▸ **What you need to do**: Extract each line of the data that contains the string "kern".

▸ **Provided data**:
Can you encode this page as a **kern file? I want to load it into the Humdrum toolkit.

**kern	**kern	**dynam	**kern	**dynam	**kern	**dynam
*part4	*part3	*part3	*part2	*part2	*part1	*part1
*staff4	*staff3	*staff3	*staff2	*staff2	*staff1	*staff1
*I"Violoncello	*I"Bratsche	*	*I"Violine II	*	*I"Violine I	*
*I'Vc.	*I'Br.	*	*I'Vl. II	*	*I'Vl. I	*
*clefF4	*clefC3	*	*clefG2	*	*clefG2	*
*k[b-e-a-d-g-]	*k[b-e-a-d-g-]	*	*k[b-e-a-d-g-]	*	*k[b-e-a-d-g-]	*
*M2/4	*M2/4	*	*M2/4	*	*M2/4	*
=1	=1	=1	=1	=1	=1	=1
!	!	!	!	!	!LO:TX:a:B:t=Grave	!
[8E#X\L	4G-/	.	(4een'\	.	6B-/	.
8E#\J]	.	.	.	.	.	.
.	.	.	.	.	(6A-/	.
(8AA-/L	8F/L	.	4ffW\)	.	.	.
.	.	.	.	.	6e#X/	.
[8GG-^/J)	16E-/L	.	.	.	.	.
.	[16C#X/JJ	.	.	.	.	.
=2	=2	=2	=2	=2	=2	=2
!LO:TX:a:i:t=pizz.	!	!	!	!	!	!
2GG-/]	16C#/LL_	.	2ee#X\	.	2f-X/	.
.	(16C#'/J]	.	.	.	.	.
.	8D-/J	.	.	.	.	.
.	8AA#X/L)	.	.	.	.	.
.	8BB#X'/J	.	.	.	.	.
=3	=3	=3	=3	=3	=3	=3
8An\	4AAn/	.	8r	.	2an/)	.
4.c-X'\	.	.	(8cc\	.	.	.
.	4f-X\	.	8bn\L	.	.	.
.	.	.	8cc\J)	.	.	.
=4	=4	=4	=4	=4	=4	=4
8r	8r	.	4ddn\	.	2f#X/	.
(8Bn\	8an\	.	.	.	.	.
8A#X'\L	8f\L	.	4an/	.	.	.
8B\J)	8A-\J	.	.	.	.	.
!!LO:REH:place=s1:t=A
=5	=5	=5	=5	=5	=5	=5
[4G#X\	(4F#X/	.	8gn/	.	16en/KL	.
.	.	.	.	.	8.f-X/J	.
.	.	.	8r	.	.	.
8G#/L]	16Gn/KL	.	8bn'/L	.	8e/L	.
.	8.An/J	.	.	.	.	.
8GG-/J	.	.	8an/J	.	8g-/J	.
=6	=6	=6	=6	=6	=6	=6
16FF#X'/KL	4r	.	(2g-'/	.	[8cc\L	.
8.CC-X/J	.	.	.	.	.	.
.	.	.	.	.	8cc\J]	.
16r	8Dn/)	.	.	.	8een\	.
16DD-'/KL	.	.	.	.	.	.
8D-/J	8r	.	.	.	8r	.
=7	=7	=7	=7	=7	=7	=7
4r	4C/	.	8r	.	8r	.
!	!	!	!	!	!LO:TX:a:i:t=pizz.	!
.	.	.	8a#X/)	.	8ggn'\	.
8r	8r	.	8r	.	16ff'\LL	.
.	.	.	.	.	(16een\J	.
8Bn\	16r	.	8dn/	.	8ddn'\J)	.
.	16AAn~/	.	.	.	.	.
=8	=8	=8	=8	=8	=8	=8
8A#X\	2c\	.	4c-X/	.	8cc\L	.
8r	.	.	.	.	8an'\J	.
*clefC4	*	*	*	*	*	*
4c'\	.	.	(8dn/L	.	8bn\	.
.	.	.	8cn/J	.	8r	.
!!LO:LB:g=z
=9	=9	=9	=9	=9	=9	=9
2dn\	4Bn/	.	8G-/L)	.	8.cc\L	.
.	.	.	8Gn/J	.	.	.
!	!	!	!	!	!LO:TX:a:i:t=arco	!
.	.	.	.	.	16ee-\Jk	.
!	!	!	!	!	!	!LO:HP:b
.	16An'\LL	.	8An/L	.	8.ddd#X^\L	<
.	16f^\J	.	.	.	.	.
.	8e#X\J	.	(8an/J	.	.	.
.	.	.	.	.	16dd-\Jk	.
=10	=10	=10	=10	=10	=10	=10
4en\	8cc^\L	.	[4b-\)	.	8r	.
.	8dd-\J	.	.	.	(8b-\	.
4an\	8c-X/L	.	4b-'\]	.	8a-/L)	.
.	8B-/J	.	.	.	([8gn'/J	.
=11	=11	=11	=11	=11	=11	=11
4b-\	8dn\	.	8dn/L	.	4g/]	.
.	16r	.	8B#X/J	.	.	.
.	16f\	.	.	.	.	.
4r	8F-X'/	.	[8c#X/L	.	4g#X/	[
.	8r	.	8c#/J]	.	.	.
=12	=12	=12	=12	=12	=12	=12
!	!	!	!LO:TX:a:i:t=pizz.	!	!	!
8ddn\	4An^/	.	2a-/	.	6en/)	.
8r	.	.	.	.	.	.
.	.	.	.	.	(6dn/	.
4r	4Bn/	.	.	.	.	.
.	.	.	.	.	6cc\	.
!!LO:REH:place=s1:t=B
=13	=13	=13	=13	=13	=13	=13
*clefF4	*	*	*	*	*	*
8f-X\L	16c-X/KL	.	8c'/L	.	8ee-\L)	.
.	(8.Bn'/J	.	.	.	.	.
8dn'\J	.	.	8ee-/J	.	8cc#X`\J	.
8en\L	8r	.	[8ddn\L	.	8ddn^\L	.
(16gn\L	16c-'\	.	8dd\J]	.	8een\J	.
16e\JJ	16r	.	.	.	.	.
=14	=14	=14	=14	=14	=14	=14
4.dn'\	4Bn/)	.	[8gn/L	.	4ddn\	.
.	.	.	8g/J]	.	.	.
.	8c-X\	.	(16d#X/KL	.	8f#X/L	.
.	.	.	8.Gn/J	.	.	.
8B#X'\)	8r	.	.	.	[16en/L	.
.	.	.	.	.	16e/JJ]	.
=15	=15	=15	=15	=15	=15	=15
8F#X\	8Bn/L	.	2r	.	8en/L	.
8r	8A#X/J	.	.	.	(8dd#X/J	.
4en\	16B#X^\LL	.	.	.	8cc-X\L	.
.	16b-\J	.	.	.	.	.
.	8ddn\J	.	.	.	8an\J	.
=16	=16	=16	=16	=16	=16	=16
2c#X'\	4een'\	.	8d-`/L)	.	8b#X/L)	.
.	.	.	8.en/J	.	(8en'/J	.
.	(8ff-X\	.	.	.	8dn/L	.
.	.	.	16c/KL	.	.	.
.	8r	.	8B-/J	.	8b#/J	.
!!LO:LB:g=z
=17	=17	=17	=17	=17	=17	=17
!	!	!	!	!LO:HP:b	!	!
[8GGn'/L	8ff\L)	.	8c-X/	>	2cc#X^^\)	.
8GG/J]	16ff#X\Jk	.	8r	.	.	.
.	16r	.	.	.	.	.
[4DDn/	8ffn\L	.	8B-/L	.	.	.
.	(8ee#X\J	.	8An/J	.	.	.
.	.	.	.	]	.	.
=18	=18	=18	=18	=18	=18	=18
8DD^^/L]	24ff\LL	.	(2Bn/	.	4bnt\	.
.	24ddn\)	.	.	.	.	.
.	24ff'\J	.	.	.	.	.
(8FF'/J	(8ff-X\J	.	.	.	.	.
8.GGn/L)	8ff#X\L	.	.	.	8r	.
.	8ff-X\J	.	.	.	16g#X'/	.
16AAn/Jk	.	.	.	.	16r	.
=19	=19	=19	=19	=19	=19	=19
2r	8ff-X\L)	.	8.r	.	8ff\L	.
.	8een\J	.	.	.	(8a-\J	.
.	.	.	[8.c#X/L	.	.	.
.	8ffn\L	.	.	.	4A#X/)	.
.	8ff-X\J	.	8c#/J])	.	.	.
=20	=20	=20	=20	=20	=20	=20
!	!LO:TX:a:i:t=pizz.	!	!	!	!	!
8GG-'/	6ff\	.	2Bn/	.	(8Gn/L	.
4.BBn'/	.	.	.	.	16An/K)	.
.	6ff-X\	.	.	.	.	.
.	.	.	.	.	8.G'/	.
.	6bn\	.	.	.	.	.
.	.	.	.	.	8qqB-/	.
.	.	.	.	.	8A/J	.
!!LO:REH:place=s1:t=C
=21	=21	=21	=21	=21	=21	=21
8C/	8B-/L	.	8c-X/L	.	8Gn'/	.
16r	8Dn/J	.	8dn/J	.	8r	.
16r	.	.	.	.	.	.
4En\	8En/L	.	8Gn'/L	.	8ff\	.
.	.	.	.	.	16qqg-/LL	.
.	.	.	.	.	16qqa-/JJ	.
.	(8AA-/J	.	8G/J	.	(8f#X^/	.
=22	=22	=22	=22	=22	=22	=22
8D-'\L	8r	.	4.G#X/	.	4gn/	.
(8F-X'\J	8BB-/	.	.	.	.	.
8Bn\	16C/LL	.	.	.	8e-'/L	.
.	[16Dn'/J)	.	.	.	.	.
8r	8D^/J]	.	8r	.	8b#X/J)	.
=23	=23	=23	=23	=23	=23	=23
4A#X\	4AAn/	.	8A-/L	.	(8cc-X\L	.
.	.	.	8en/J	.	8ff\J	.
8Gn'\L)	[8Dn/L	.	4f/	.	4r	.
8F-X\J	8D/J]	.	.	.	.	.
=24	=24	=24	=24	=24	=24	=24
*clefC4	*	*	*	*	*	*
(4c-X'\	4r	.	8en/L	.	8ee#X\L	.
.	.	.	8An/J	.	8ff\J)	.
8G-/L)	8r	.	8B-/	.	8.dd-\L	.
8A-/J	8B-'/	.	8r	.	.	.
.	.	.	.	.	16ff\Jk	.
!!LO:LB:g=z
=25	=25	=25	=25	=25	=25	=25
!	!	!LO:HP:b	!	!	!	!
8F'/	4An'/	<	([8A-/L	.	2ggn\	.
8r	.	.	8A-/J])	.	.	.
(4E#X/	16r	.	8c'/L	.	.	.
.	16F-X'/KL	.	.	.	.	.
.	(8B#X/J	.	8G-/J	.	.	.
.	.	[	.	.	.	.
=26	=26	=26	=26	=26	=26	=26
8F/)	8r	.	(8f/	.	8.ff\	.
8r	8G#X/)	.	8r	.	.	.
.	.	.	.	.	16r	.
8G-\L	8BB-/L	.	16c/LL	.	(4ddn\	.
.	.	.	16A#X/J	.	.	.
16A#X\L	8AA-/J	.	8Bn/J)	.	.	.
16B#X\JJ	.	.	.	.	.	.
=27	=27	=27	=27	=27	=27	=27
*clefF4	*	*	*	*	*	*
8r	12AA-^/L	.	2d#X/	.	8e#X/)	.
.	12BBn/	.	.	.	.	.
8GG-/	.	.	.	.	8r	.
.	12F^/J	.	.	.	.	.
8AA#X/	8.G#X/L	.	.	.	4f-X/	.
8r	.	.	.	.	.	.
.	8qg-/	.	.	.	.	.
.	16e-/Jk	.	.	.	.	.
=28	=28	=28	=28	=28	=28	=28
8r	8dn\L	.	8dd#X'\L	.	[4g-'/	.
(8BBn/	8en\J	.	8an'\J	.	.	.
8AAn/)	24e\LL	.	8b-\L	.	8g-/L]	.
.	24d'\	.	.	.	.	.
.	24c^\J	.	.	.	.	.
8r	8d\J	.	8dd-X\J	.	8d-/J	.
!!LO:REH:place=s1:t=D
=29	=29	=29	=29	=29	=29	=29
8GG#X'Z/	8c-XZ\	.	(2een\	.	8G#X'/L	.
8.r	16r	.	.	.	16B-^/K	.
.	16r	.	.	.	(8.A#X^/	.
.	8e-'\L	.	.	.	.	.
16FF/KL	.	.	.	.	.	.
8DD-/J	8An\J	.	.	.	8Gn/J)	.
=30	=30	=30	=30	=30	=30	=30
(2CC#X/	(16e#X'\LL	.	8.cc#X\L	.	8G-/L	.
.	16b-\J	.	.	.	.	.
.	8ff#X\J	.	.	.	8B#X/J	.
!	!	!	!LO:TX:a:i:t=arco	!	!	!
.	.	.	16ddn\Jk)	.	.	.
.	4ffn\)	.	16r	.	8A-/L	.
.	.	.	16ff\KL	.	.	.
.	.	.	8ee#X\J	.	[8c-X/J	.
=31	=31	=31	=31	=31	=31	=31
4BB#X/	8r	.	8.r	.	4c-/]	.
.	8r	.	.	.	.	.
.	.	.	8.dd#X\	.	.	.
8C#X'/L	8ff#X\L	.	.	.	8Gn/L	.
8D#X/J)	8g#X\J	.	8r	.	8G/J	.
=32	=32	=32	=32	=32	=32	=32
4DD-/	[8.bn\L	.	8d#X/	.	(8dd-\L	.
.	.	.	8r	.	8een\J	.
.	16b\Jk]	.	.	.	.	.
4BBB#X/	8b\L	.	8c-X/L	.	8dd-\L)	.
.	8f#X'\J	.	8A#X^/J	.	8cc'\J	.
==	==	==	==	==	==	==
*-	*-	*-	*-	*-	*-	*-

▸ **Correct response**:
Can you encode this page as a **kern file? I want to load it into the Humdrum toolkit.
**kern	**kern	**dynam	**kern	**dynam	**kern	**dynam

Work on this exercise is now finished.